PROMPT:
Copy out the lines of the listing from the one containing "D2: LED (A N3, K GND) -> LED (A GND, K N3)" onward, through the last, without altering any.

(AVAILABLE RECORDS begins)

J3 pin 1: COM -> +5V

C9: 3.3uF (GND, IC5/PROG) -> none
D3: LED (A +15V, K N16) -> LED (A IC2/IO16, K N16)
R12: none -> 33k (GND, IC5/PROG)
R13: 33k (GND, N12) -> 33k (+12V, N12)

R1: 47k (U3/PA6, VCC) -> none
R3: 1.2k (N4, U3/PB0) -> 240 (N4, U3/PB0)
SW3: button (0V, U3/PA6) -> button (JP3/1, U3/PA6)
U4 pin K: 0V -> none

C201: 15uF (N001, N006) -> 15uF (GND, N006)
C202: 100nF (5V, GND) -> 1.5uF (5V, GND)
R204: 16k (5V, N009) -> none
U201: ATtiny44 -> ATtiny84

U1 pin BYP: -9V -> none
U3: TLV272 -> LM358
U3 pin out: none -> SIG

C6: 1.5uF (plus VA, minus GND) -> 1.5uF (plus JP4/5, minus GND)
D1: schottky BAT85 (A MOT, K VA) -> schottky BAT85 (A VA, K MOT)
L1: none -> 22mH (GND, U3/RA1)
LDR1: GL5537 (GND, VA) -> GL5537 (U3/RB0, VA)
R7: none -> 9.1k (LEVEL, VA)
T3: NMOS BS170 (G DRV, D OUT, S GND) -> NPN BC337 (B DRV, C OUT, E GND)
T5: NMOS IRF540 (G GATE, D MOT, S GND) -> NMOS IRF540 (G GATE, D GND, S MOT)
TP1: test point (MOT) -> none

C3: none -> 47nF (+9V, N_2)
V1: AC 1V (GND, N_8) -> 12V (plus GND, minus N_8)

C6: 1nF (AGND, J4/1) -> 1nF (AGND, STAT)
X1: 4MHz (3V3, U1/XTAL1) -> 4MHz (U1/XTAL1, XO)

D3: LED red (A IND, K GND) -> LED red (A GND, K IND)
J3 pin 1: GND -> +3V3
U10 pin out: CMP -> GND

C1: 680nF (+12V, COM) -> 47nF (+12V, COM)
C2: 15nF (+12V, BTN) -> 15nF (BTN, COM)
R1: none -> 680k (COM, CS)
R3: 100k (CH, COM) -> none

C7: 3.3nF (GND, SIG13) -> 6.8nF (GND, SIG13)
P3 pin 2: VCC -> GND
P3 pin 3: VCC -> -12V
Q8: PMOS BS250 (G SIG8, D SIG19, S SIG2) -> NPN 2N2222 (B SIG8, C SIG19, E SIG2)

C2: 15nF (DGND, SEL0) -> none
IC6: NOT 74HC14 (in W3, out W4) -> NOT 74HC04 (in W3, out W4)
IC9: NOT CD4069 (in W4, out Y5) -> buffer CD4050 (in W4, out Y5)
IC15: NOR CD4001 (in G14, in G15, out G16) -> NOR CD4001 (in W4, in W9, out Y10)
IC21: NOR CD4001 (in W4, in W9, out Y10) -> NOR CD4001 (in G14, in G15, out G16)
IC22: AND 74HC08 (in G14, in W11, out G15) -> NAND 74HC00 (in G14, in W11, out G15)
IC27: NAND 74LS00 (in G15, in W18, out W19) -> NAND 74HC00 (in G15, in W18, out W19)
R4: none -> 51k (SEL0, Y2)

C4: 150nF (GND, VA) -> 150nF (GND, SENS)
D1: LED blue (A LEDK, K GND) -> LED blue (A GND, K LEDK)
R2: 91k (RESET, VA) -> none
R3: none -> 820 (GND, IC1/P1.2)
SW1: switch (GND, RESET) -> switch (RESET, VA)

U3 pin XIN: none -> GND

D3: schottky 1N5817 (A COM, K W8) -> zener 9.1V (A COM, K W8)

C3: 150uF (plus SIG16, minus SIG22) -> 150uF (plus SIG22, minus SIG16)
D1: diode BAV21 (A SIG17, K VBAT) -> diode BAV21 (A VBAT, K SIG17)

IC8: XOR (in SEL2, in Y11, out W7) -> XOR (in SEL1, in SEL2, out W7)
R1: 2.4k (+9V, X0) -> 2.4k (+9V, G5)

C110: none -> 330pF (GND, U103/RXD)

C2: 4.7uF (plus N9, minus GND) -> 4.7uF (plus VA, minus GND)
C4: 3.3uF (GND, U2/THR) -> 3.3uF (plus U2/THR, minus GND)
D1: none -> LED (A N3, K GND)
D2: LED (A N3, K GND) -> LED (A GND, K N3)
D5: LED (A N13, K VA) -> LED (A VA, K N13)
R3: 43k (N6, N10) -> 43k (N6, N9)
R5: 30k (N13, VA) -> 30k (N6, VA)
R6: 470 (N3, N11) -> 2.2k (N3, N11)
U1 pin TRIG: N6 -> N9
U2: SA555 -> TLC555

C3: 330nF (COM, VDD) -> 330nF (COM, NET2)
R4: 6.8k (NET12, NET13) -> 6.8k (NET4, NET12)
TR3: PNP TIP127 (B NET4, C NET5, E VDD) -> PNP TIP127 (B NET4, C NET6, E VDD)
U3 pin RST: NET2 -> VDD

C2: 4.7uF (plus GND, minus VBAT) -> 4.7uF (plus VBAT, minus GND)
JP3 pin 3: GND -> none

(AVAILABLE RECORDS ends)

RESULT BELOW:
D2: LED (A N3, K GND) -> LED (A GND, K N3)
D5: LED (A N13, K VA) -> LED (A VA, K N13)
R3: 43k (N6, N10) -> 43k (N6, N9)
R5: 30k (N13, VA) -> 30k (N6, VA)
R6: 470 (N3, N11) -> 2.2k (N3, N11)
U1 pin TRIG: N6 -> N9
U2: SA555 -> TLC555

C3: 330nF (COM, VDD) -> 330nF (COM, NET2)
R4: 6.8k (NET12, NET13) -> 6.8k (NET4, NET12)
TR3: PNP TIP127 (B NET4, C NET5, E VDD) -> PNP TIP127 (B NET4, C NET6, E VDD)
U3 pin RST: NET2 -> VDD

C2: 4.7uF (plus GND, minus VBAT) -> 4.7uF (plus VBAT, minus GND)
JP3 pin 3: GND -> none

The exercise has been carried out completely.